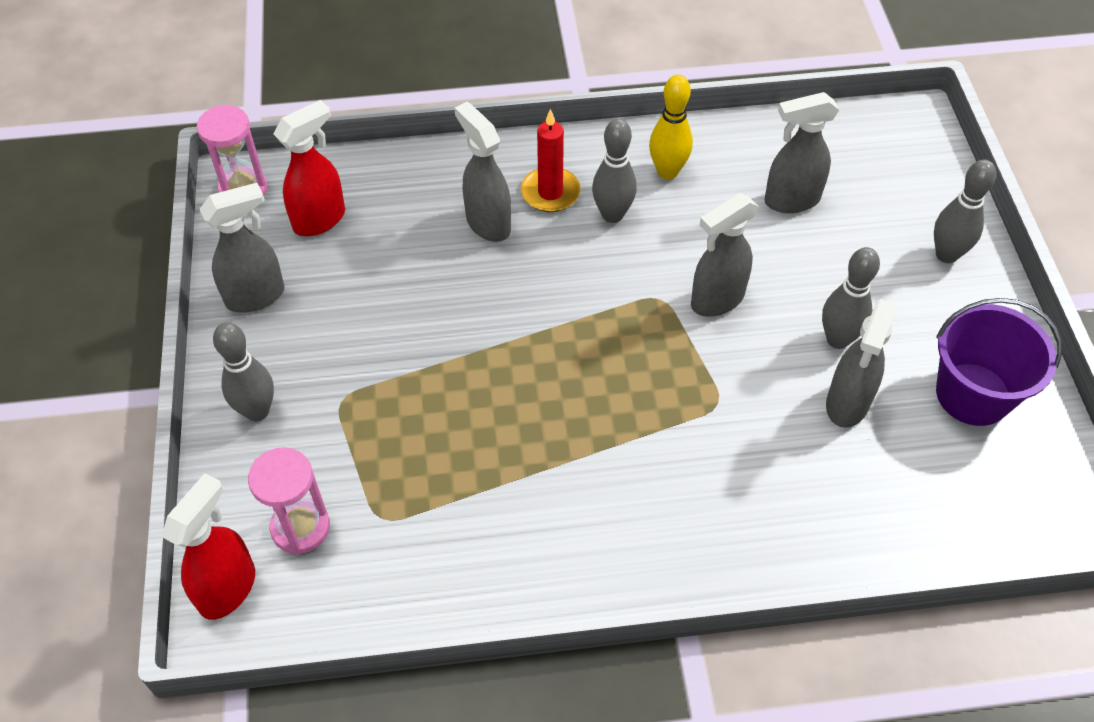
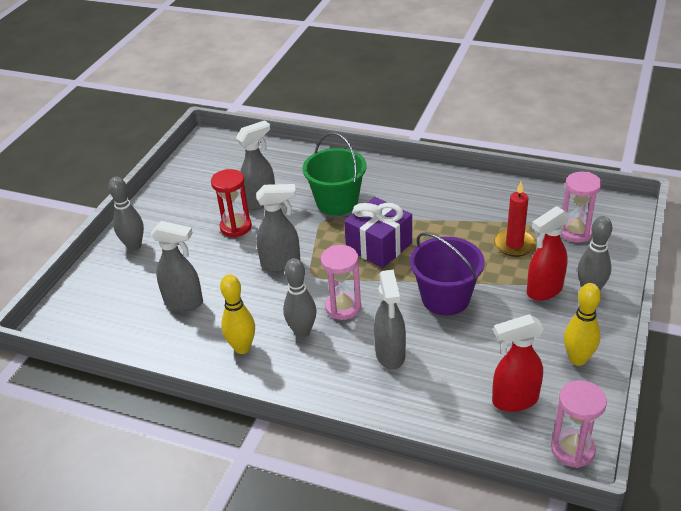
camera: 150 degrees left, 15 degrees down
(228, 588) = (620, 220): red spray bottle -> red spray bottle (544, 290)
(256, 296) = (577, 359): grey spray bottle -> yellow bowling pin
(550, 192) = (333, 361): red candle -> red candle (514, 245)
(584, 264) = (343, 307): none -> pink hourglass
(599, 382) = (379, 246): none -> purple gift
(724, 450) = (337, 202): none -> green bucket
(838, 339) = (236, 227): grey bowling pin -> red hourglass
(973, 394) = (198, 188): purple bucket -> purple bucket (445, 298)

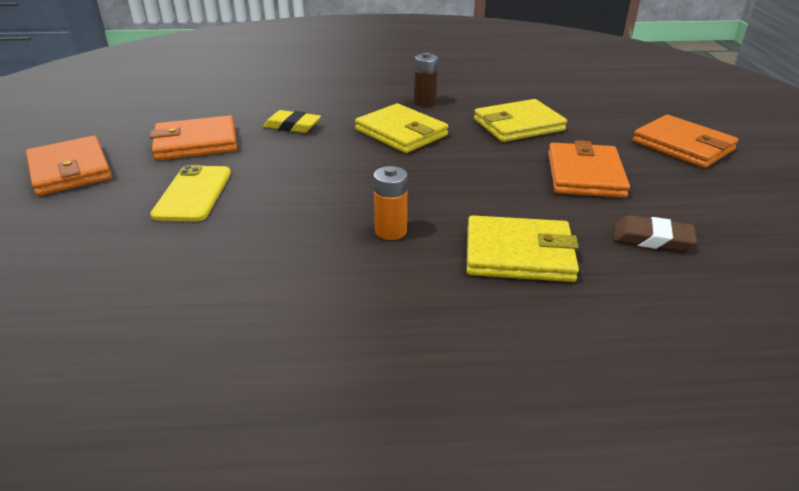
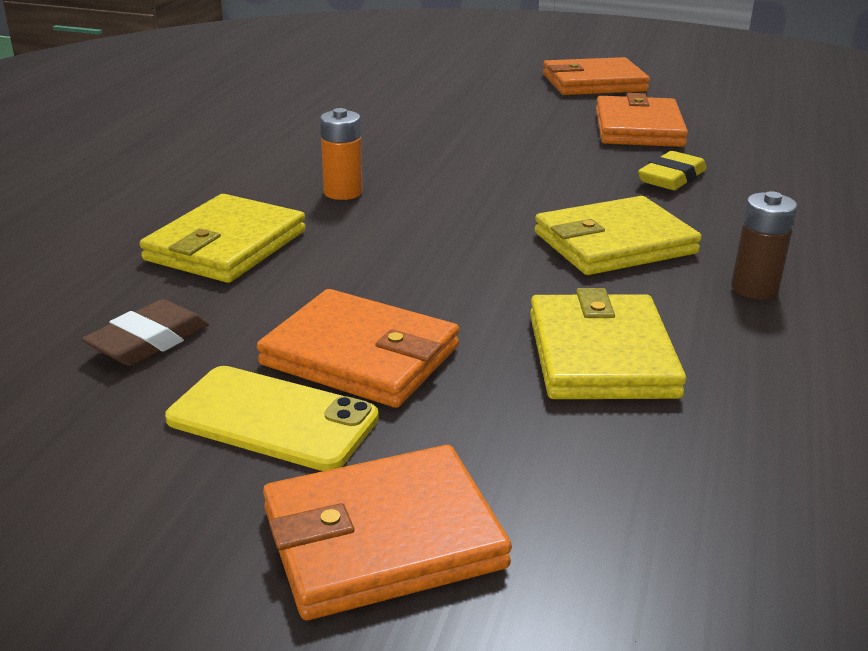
camera: 110 degrees right, 5 degrees down
(193, 193) = (504, 122): yellow phone -> yellow phone (272, 419)

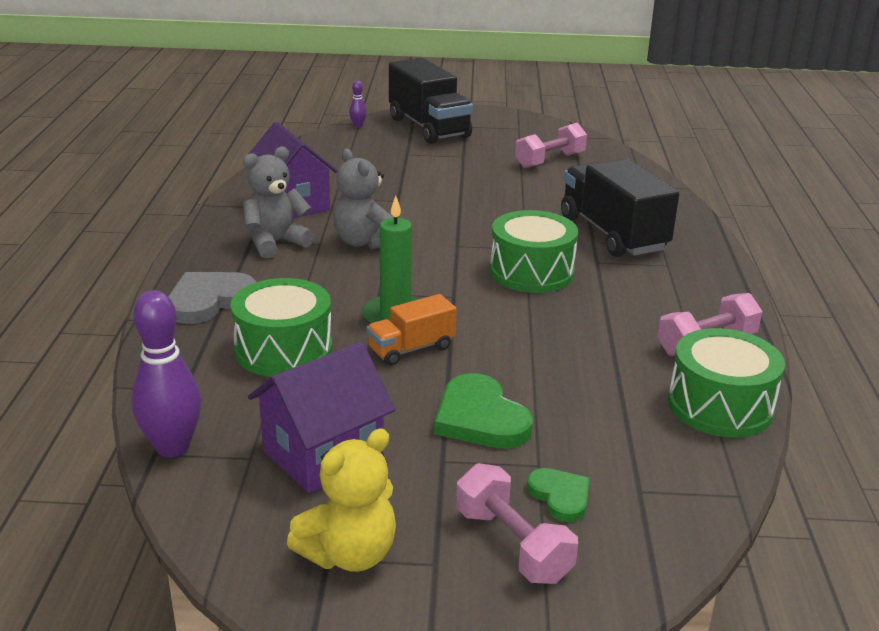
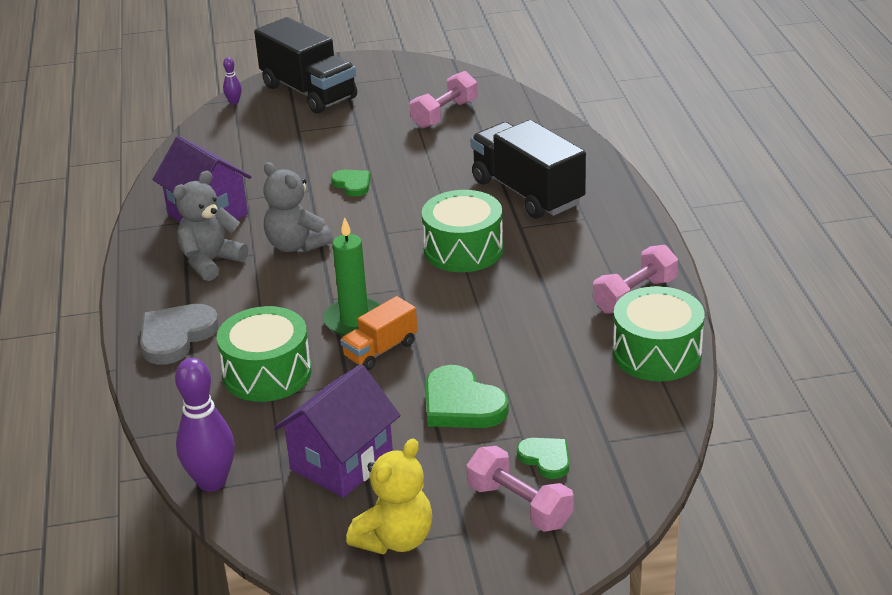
camera: 10 degrees left, 5 degrees up
(440, 201) = (352, 184): none -> green heart

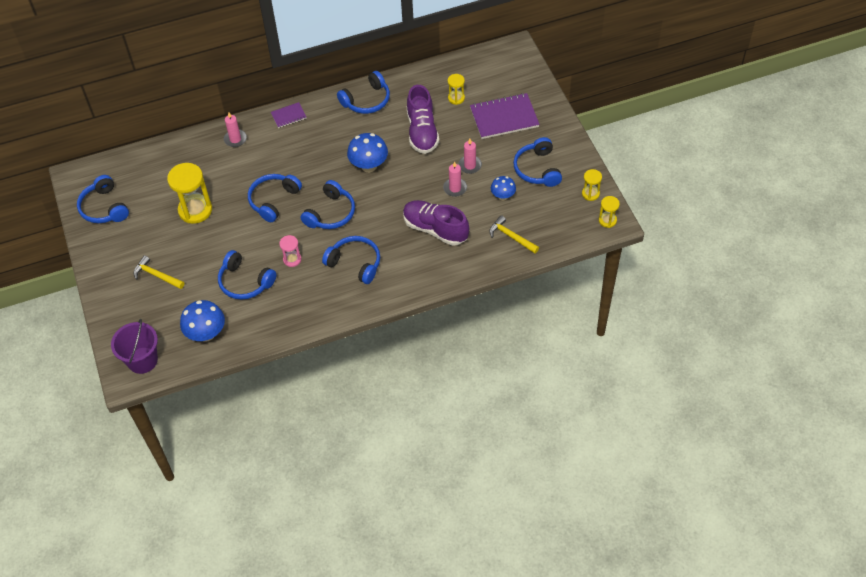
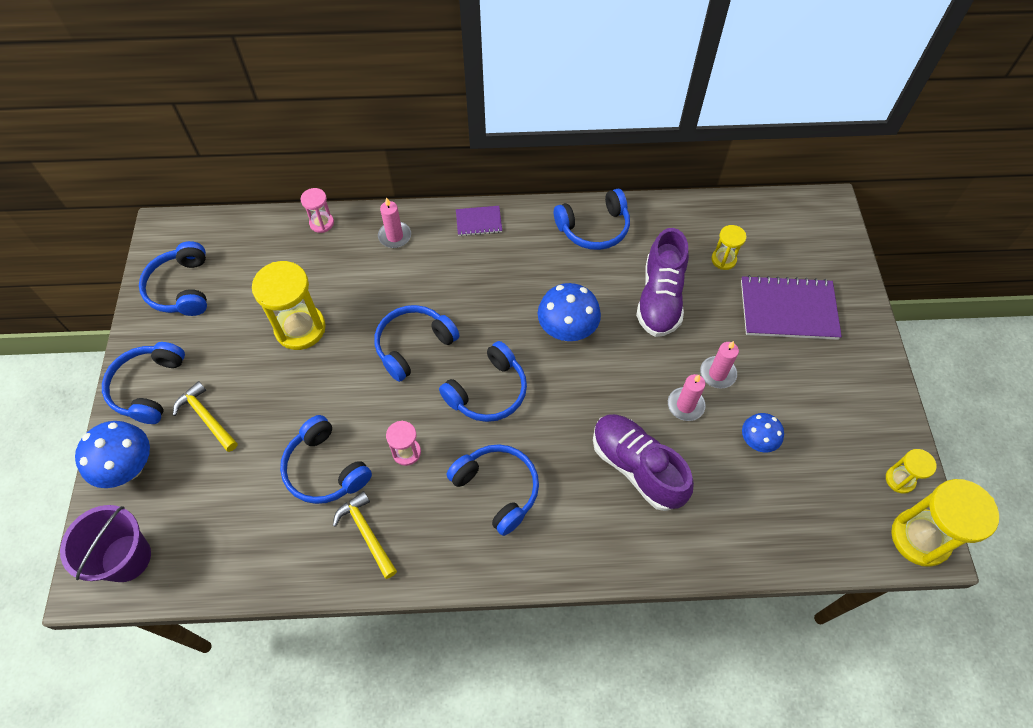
camera: 15 degrees right, 5 degrees up
(182, 144) = (322, 223): none -> pink hourglass
(206, 334) = (236, 542): blue mushroom -> blue mushroom (129, 468)
(511, 237) = (754, 519): yellow hammer -> yellow hammer (366, 533)
(537, 169) = (821, 410): blue headphones -> blue headphones (148, 387)
(607, 220) = (920, 538): yellow hourglass -> yellow hourglass, size x1.91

> TASK OBJECTIVE
In the entries above, some lines may contain the string "down"; report how many, without additional comment.

> ANSWER BOX
2